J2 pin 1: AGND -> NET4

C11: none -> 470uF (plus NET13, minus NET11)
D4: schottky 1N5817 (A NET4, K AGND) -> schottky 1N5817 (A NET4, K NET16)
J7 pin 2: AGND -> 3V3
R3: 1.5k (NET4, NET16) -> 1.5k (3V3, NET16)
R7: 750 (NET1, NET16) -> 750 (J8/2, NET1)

:::::

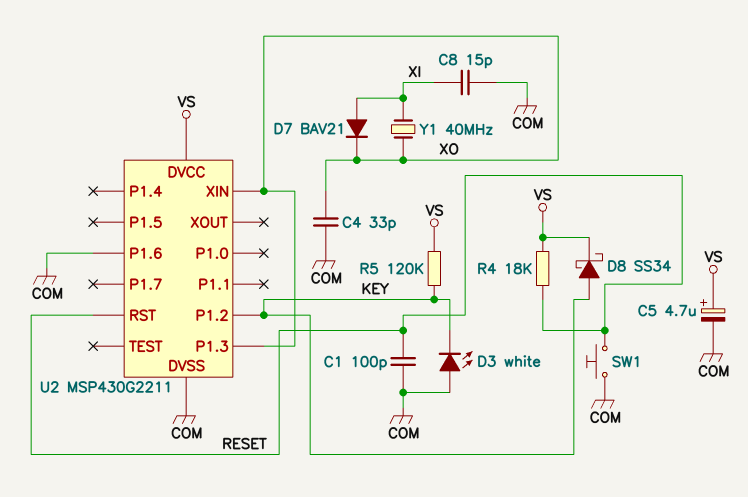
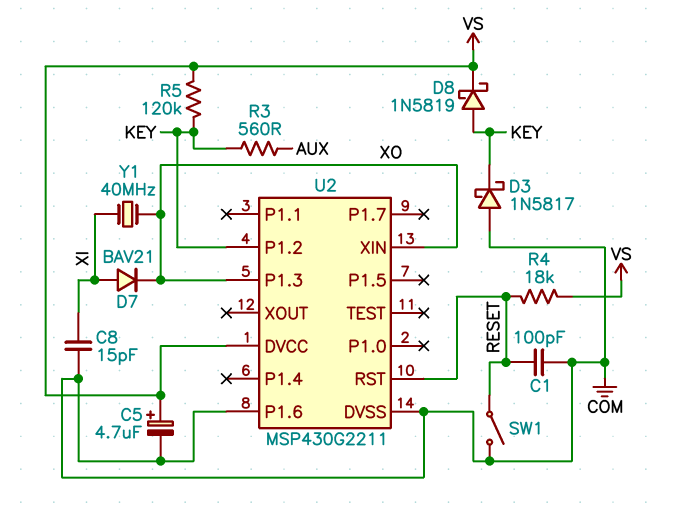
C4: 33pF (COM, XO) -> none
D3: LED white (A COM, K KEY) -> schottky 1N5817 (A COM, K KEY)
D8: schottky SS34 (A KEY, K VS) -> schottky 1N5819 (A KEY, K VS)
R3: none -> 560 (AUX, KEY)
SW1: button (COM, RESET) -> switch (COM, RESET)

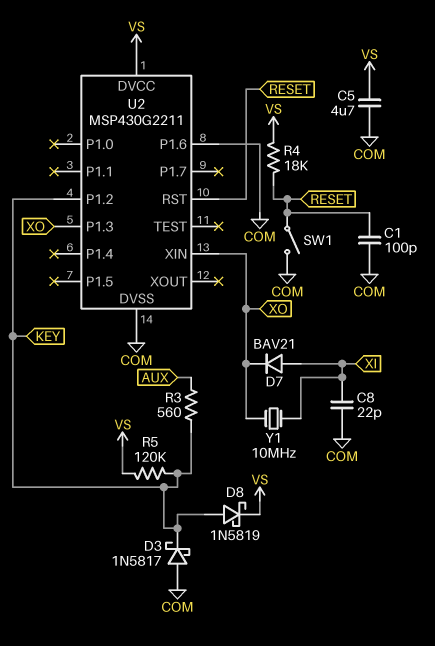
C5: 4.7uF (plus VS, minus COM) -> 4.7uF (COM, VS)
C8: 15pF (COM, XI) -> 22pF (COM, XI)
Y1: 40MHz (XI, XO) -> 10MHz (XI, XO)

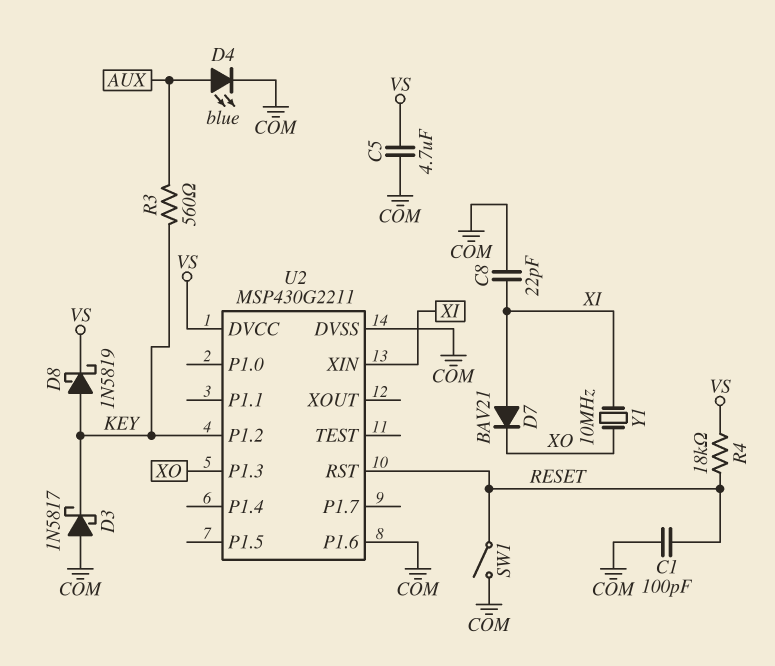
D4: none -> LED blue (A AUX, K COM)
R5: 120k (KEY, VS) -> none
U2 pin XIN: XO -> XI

:::::

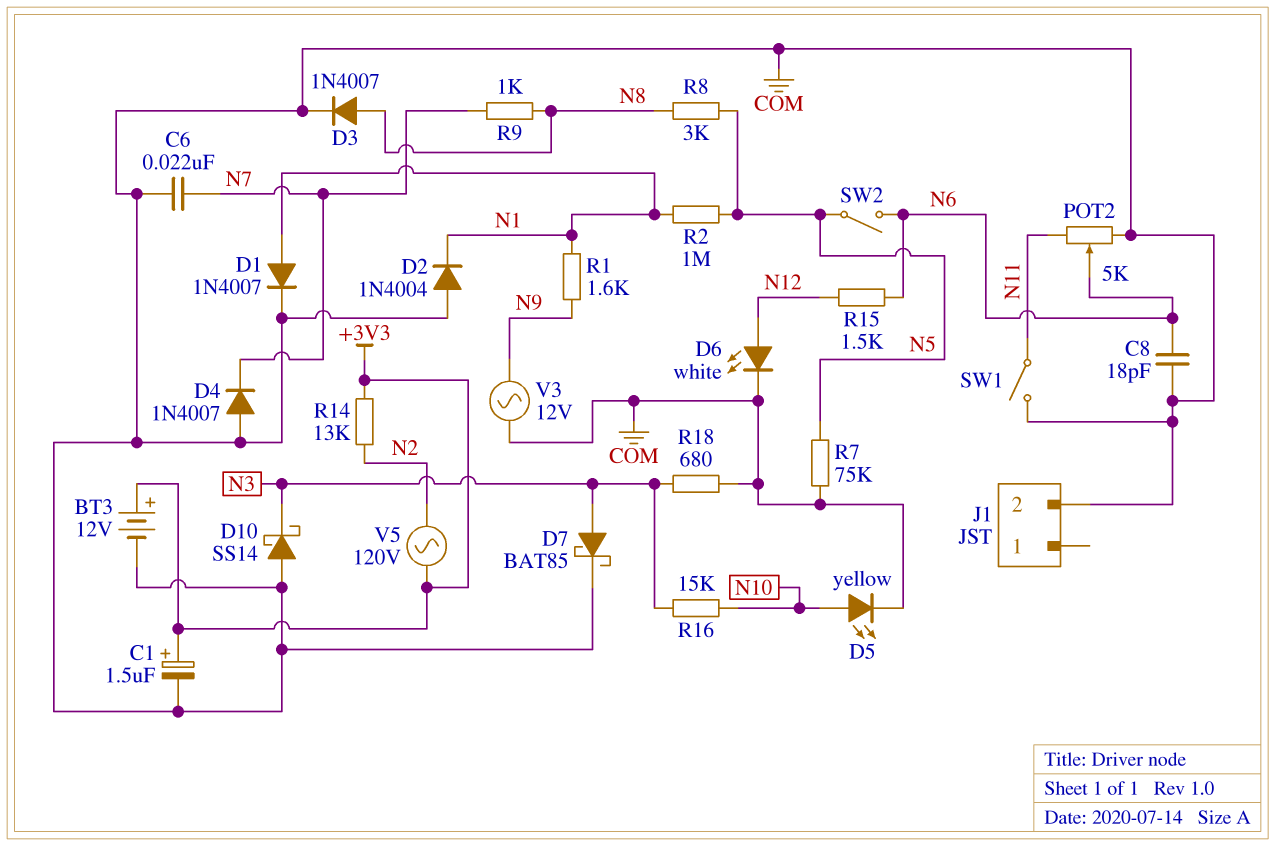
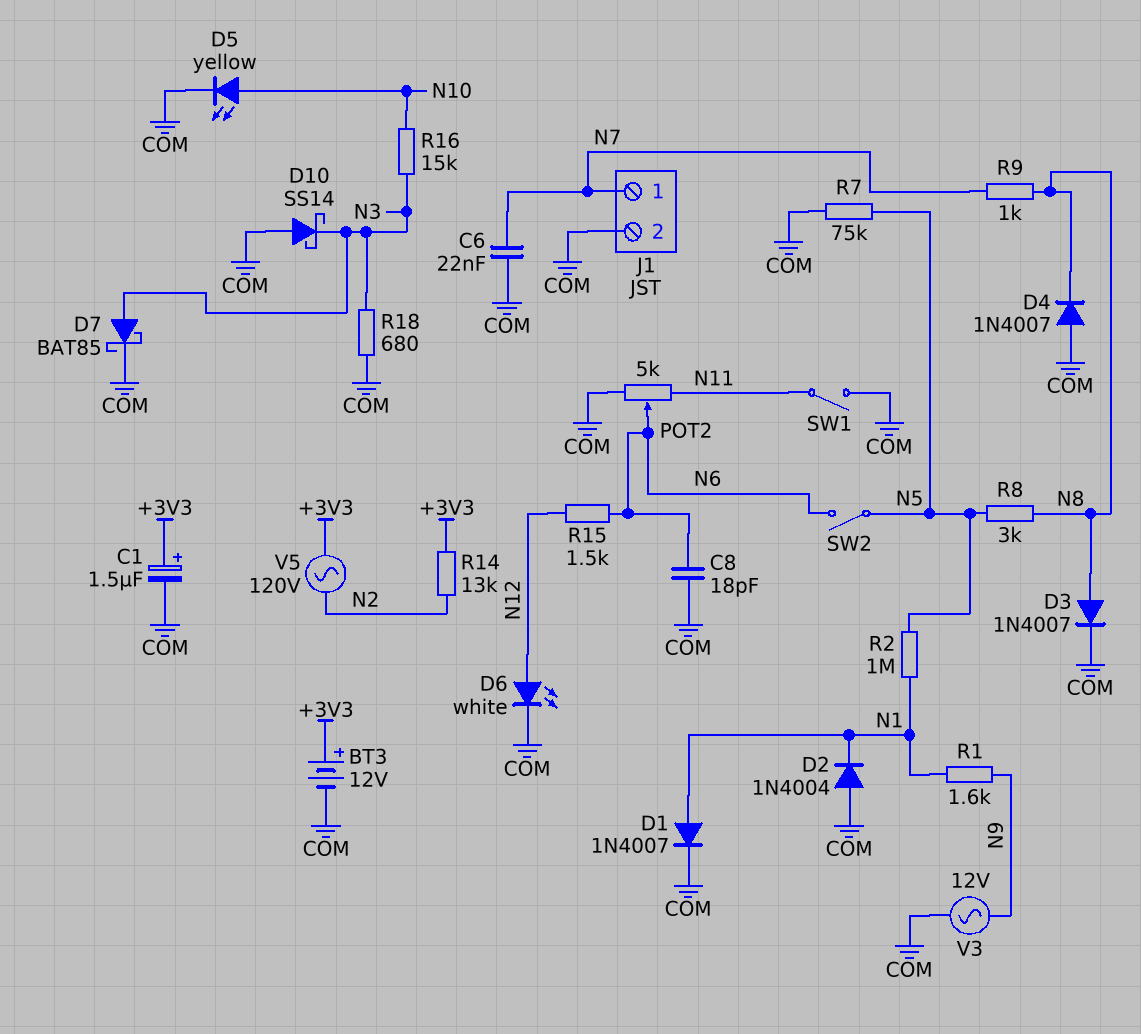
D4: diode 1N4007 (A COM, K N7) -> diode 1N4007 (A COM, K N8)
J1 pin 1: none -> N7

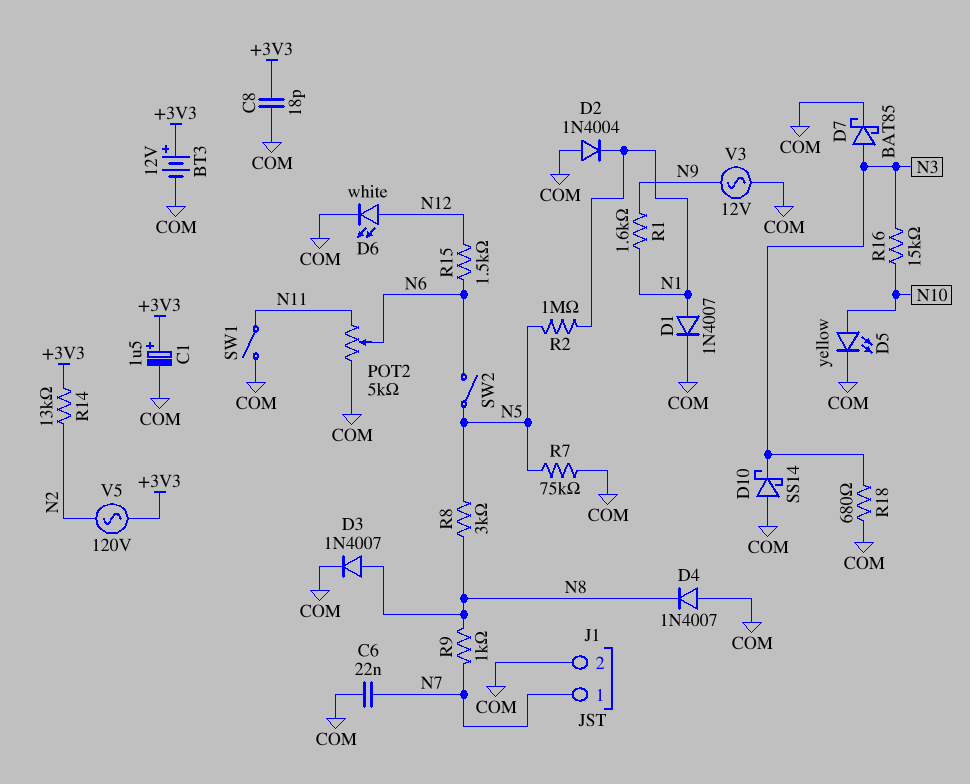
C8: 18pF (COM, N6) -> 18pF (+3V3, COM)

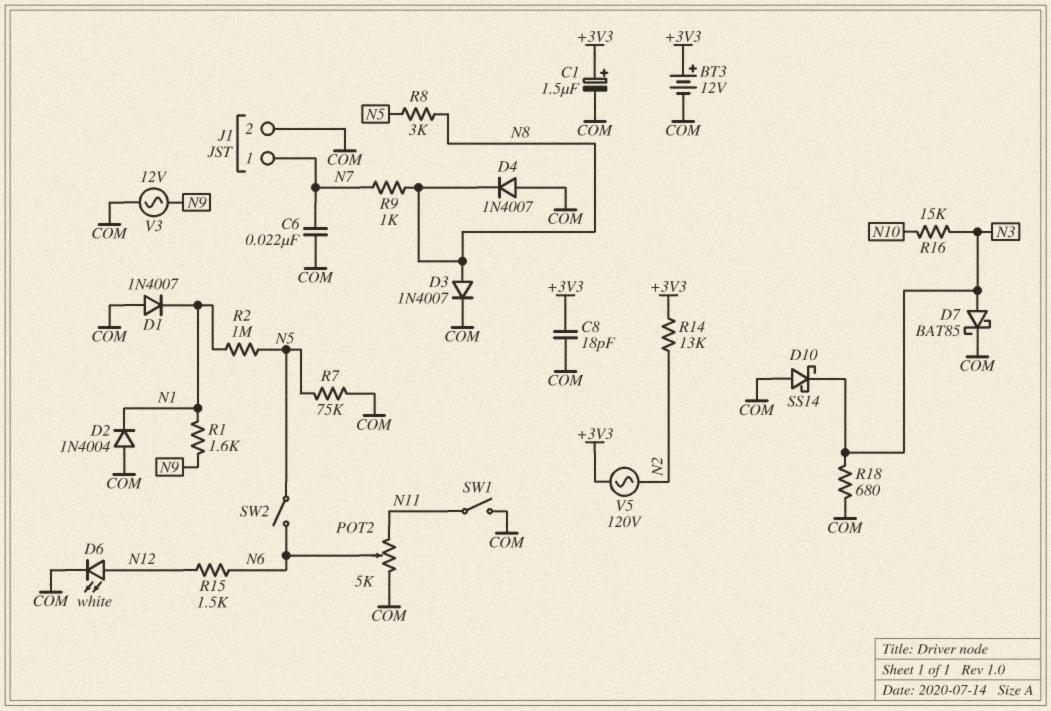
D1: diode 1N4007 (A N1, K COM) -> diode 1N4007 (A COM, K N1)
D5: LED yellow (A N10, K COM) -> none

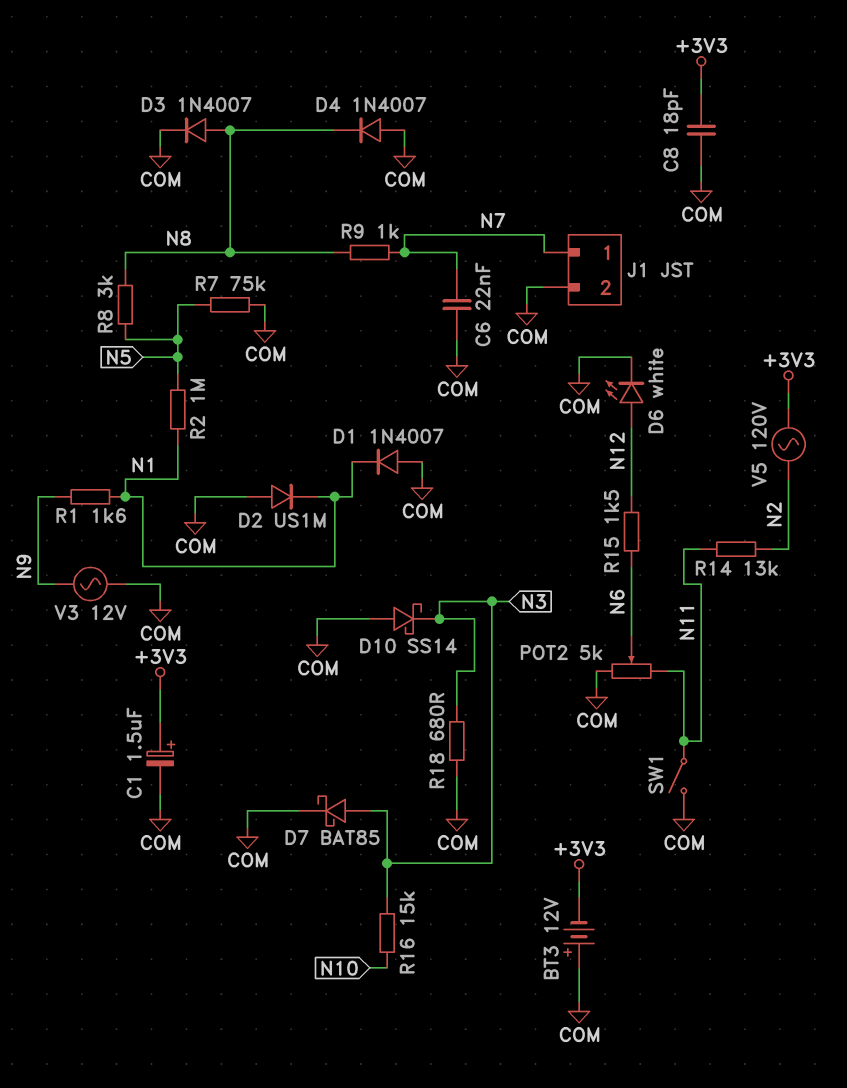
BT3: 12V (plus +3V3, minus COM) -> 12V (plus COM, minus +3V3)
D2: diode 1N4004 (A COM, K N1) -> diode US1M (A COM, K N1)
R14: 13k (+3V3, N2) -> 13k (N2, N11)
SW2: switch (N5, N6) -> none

:::::

Would you please copy exactly the part of the entries above that begins at the line containing "J2 pin 1: AGND -> NET4" and ends at the line containing "R7: 750 (NET1, NET16) -> 750 (J8/2, NET1)", both lines included?

J2 pin 1: AGND -> NET4

C11: none -> 470uF (plus NET13, minus NET11)
D4: schottky 1N5817 (A NET4, K AGND) -> schottky 1N5817 (A NET4, K NET16)
J7 pin 2: AGND -> 3V3
R3: 1.5k (NET4, NET16) -> 1.5k (3V3, NET16)
R7: 750 (NET1, NET16) -> 750 (J8/2, NET1)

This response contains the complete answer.